(Excerpts from a dataset)
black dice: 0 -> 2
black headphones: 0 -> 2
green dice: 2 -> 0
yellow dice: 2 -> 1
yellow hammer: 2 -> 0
--
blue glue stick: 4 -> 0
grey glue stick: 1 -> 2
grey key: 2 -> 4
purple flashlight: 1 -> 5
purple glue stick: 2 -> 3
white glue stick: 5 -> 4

Task objective — Every line from the line containing "grey key: 2 -> 4" through the line containing "white glue stick: 5 -> 4" in the records above must be retyped exactly. Leave out the rest.

Written solution —
grey key: 2 -> 4
purple flashlight: 1 -> 5
purple glue stick: 2 -> 3
white glue stick: 5 -> 4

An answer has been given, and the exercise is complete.